■ **Required work**
Copy out, word for word, everything in the material below from the line that contains "pink line: rotated 70 degrees clockwise" down to the line that contains "red diamond: moved 38 px right", with both of those lines included. Leave the pictures out of your answer.

■ **Entries**
** BEGIN **
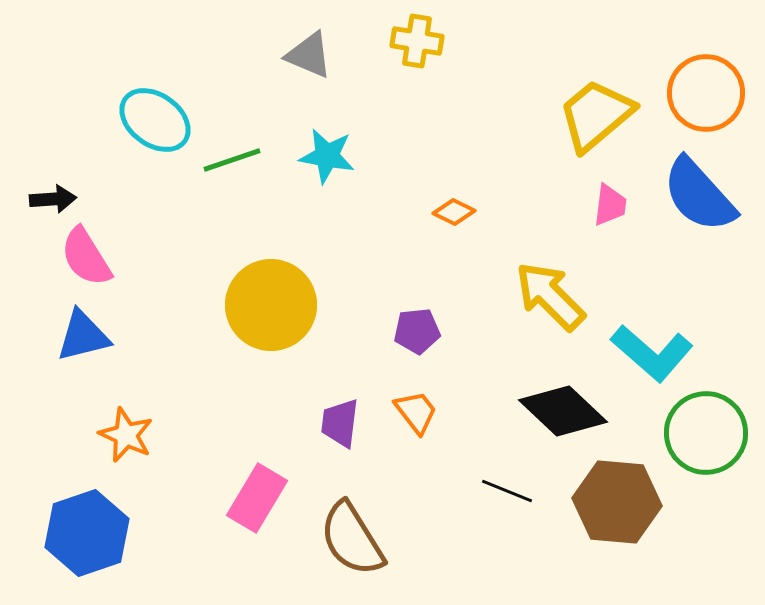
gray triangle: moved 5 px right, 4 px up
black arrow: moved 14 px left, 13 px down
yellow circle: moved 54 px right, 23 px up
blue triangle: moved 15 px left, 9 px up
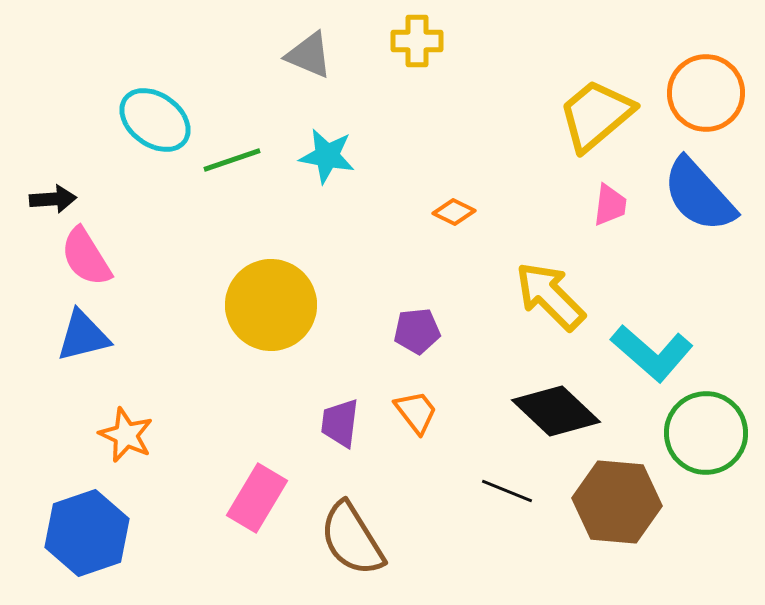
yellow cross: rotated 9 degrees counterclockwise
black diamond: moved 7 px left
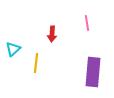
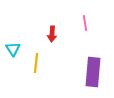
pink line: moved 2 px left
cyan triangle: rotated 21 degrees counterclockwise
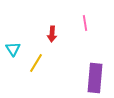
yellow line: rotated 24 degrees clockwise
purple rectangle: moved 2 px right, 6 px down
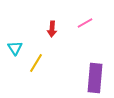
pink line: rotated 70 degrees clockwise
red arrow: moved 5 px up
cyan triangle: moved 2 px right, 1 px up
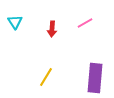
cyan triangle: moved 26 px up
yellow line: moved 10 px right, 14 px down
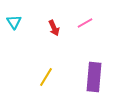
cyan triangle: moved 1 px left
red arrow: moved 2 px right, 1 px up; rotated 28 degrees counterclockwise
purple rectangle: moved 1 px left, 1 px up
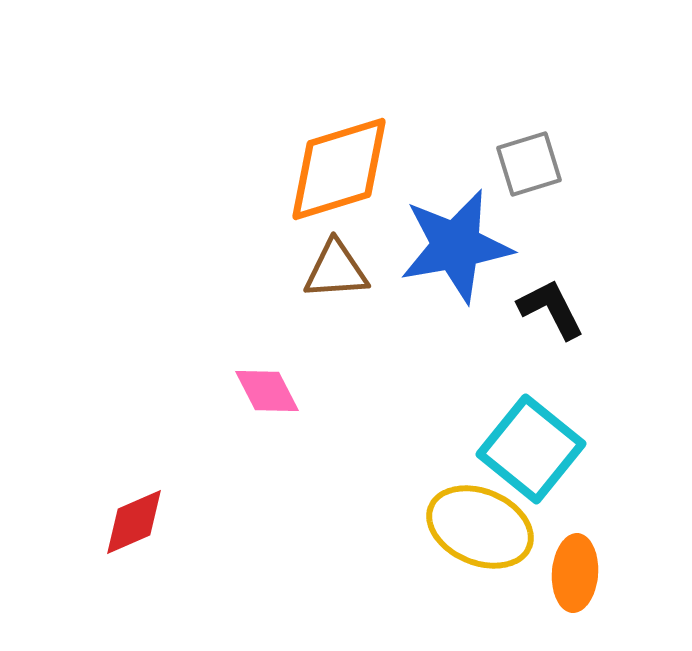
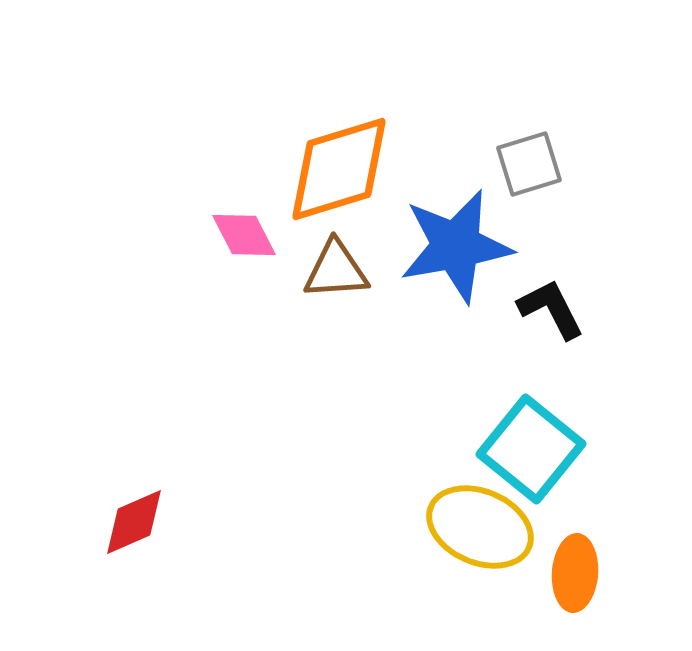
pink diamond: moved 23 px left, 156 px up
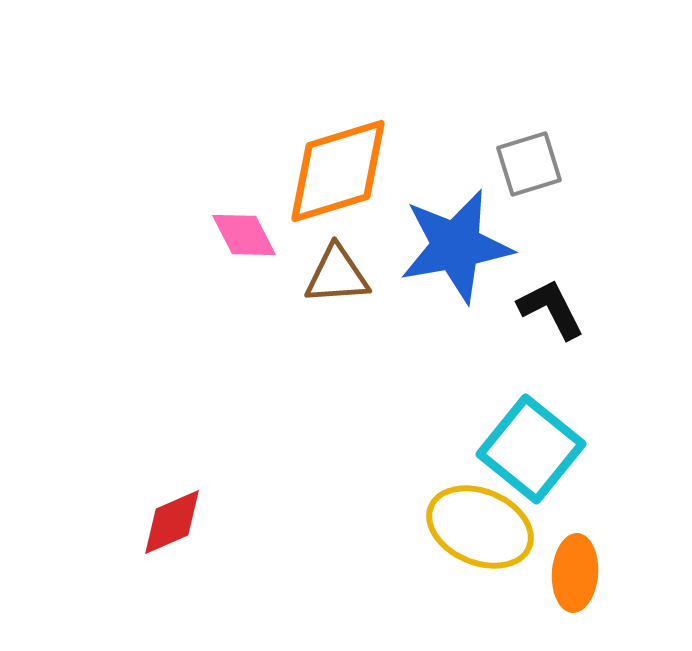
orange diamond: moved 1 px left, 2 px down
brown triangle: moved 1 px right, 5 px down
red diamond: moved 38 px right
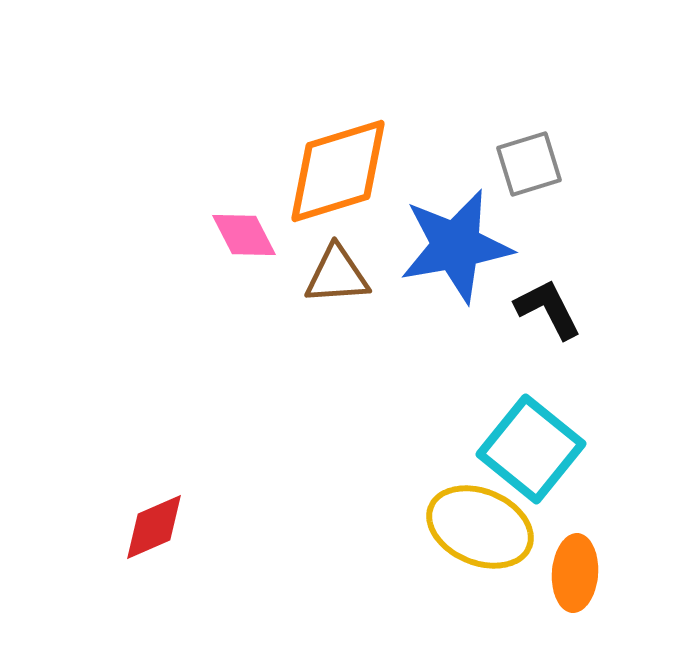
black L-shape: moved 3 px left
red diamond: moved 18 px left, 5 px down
** END **
** BEGIN **
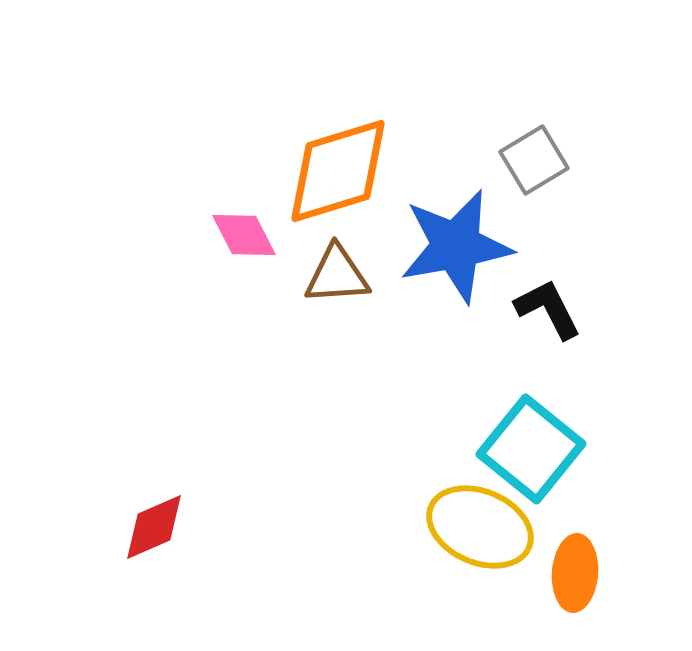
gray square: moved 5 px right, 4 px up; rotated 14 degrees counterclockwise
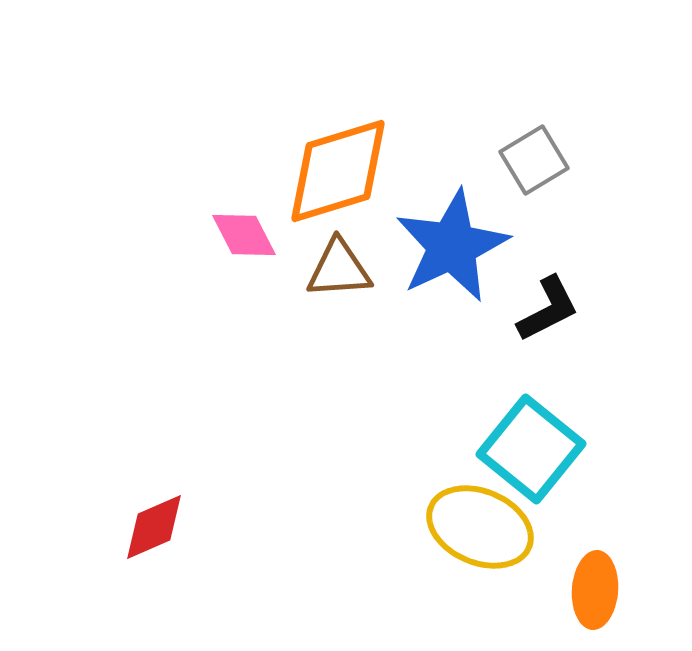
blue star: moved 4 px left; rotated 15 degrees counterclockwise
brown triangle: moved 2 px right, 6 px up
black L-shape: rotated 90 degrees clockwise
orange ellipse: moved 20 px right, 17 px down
** END **
■ **Full output**
pink line: rotated 70 degrees clockwise
red arrow: moved 5 px up
cyan triangle: moved 2 px right, 1 px up
cyan triangle: moved 26 px up
yellow line: moved 10 px right, 14 px down
cyan triangle: moved 1 px left
red arrow: moved 2 px right, 1 px up; rotated 28 degrees counterclockwise
purple rectangle: moved 1 px left, 1 px up
pink diamond: moved 23 px left, 156 px up
orange diamond: moved 1 px left, 2 px down
brown triangle: moved 1 px right, 5 px down
red diamond: moved 38 px right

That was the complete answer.